#### Requirement:
Reproduce verbatim the lines of the records starting at the line containing "Trace every road" and ending at the line containing "road 13 (residential): [(178,188),(133,74)]", with both of those lines included.

#### Data for this task:
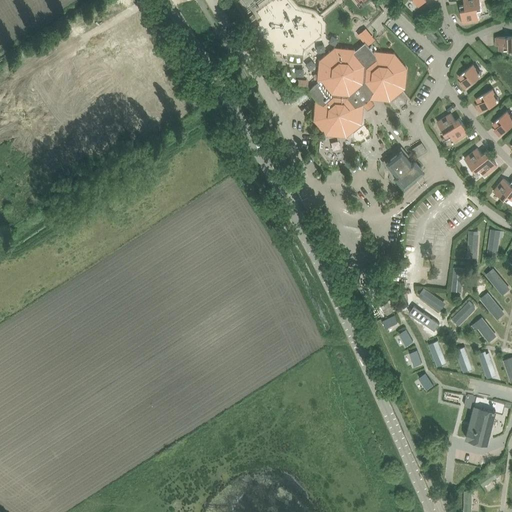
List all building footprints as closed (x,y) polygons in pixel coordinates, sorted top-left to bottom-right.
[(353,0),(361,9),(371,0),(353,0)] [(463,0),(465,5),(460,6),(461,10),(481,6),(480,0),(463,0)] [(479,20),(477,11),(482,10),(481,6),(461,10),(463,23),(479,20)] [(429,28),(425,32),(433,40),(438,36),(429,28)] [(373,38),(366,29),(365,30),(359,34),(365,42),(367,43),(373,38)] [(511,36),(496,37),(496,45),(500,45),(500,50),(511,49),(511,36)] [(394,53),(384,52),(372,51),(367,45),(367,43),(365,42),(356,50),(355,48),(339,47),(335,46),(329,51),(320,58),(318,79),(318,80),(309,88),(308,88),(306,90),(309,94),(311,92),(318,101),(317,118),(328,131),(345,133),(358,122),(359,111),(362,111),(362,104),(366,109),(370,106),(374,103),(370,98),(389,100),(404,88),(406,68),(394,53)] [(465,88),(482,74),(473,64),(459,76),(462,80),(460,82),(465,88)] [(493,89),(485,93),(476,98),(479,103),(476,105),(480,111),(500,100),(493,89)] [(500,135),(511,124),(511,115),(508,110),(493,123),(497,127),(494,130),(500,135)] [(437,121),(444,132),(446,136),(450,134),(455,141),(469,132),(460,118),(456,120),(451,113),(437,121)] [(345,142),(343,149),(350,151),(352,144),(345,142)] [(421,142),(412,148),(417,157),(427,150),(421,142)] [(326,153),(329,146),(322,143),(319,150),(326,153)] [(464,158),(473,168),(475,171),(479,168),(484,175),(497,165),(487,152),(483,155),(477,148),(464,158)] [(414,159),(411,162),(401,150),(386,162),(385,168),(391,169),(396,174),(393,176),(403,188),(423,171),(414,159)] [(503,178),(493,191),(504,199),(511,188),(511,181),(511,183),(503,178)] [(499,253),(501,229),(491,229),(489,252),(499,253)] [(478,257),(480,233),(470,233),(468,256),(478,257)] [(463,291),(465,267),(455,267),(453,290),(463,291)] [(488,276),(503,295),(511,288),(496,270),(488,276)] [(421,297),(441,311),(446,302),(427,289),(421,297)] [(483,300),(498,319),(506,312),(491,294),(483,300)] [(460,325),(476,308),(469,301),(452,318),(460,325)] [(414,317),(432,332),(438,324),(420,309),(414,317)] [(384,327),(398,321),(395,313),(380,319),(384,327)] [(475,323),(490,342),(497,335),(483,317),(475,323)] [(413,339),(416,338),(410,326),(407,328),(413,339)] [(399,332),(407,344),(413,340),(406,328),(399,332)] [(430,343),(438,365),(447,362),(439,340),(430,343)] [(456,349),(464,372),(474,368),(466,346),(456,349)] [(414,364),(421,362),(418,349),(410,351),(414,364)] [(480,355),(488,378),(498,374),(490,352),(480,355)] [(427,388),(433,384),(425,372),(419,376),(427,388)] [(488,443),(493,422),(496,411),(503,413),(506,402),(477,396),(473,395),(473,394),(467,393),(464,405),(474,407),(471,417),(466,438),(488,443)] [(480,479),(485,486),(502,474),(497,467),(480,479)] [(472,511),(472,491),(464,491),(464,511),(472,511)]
* * *
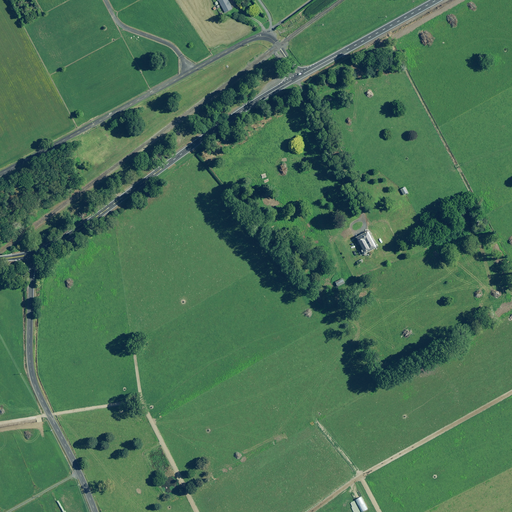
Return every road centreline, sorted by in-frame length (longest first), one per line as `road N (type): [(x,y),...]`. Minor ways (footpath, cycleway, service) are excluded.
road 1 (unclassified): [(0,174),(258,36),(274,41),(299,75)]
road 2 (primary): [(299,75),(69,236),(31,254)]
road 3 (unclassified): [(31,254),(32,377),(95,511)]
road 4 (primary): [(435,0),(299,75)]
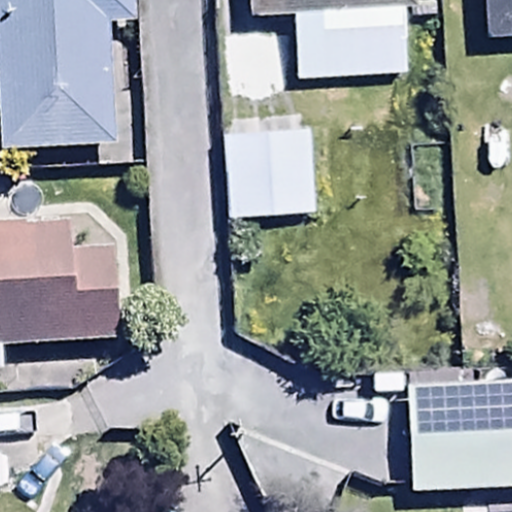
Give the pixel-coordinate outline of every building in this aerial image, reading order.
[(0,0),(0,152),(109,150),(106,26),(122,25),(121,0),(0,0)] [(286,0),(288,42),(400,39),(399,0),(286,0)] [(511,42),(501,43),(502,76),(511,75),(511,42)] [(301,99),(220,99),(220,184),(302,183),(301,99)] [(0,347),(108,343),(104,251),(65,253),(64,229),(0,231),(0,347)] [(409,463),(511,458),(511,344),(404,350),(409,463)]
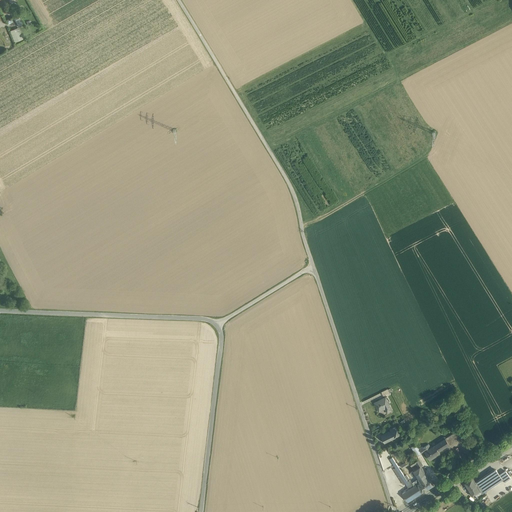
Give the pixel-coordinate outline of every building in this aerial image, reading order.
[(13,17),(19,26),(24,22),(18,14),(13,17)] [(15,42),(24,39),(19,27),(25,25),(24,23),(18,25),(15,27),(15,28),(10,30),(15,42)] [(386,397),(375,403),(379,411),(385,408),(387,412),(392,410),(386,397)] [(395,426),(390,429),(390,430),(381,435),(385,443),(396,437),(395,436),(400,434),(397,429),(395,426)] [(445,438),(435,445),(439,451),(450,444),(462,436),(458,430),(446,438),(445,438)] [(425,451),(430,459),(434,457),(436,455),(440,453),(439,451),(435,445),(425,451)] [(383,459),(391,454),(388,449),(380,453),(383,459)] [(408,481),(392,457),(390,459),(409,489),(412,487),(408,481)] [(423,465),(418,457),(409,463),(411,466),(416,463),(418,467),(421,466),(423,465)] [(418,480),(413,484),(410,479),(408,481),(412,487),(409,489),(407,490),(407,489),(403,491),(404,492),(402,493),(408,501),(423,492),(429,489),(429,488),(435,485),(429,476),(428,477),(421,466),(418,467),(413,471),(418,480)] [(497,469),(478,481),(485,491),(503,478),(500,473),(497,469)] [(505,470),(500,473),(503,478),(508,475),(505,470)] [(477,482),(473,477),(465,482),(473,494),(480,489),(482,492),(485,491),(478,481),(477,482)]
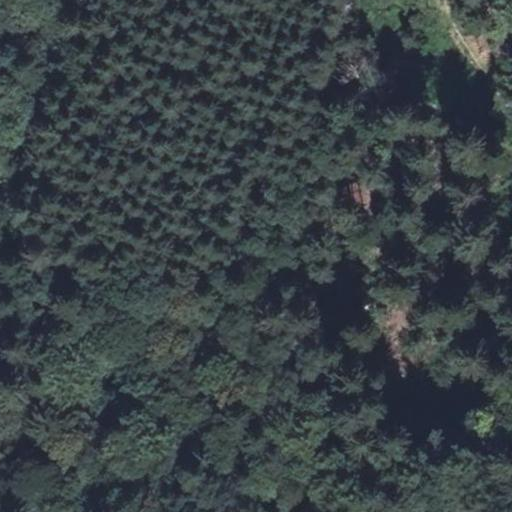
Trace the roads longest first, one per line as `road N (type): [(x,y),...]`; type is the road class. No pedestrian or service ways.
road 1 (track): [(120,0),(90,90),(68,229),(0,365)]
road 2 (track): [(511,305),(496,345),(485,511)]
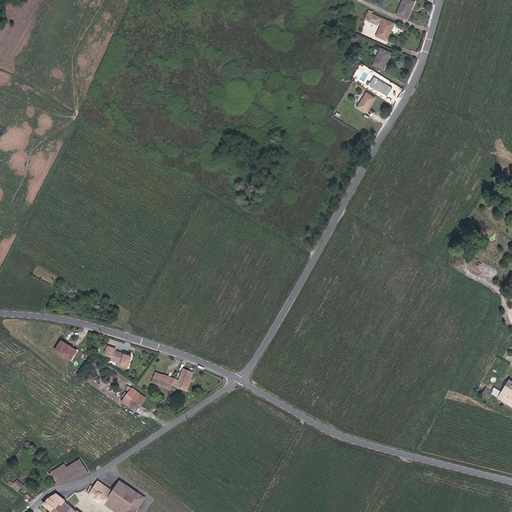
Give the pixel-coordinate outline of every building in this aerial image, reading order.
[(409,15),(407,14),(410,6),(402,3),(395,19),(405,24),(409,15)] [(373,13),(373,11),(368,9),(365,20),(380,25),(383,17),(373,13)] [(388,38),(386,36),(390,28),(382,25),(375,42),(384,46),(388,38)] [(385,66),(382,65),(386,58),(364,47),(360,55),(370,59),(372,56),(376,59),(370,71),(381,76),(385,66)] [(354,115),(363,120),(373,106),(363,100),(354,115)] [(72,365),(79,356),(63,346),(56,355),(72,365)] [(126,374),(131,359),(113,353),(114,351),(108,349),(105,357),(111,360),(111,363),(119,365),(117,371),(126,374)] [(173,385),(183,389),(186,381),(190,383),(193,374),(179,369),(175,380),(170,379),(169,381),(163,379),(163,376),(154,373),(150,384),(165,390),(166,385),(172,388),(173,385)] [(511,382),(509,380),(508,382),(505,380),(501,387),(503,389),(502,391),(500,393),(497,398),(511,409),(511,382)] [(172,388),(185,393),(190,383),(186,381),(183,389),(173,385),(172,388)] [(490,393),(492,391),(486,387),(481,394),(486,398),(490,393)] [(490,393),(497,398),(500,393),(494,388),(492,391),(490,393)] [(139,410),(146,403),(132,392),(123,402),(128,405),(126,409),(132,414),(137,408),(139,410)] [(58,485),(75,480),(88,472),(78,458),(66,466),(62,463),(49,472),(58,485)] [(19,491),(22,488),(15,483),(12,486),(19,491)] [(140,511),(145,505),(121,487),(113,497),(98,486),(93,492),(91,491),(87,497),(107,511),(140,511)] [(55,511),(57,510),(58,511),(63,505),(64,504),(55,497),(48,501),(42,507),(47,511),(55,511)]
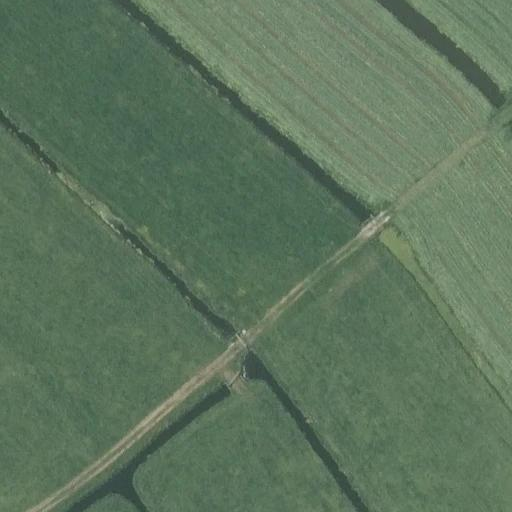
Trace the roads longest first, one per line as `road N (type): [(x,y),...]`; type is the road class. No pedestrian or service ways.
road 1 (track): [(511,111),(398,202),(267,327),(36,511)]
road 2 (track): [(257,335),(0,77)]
==
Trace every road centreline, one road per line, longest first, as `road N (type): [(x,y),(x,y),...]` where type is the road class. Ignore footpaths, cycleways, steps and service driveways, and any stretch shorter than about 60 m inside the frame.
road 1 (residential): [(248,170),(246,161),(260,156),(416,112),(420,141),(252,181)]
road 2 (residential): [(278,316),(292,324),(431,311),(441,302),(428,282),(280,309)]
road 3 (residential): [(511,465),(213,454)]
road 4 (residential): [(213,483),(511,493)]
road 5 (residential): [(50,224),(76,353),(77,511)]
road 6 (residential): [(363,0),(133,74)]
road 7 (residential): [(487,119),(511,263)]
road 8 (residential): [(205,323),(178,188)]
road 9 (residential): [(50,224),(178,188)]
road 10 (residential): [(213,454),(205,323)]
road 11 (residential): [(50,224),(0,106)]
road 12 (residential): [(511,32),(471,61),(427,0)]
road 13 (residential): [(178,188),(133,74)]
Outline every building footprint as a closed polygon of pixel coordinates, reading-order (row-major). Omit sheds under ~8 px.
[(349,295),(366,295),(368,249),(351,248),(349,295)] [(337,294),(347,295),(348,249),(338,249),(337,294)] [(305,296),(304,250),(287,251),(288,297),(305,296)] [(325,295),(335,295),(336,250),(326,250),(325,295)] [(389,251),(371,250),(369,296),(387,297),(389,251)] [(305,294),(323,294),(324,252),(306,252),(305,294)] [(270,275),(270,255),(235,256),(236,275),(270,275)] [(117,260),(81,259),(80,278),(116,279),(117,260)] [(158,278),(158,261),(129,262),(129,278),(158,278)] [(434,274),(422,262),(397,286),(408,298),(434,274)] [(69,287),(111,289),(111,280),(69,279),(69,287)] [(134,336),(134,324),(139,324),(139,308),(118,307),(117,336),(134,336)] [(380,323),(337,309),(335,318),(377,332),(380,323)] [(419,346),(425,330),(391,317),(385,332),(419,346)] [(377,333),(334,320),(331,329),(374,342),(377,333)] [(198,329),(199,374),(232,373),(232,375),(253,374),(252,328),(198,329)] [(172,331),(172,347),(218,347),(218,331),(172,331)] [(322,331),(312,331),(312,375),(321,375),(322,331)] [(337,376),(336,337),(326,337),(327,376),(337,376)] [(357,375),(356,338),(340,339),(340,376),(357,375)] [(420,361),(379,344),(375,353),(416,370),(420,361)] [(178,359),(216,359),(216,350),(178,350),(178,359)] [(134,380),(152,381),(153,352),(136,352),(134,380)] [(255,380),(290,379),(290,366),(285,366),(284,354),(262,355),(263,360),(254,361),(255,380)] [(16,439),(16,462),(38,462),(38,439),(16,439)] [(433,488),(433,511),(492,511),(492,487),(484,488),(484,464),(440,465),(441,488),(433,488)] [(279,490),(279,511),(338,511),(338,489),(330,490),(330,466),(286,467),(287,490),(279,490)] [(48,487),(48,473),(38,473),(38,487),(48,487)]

#### Written response:
Trace every road centreline, one road per line, longest first, as `road N (type): [(x,y),(x,y),...]` where type is the road class. Ignore footpaths, cycleways, steps and service driveways, and any stretch shorter than about 60 m inside the frame.
road 1 (residential): [(248,170),(246,161),(260,156),(416,112),(420,141),(252,181)]
road 2 (residential): [(278,316),(292,324),(431,311),(441,302),(428,282),(280,309)]
road 3 (residential): [(511,465),(213,454)]
road 4 (residential): [(213,483),(511,493)]
road 5 (residential): [(50,224),(76,353),(77,511)]
road 6 (residential): [(363,0),(133,74)]
road 7 (residential): [(487,119),(511,263)]
road 8 (residential): [(205,323),(178,188)]
road 9 (residential): [(50,224),(178,188)]
road 10 (residential): [(213,454),(205,323)]
road 11 (residential): [(50,224),(0,106)]
road 12 (residential): [(511,32),(471,61),(427,0)]
road 13 (residential): [(178,188),(133,74)]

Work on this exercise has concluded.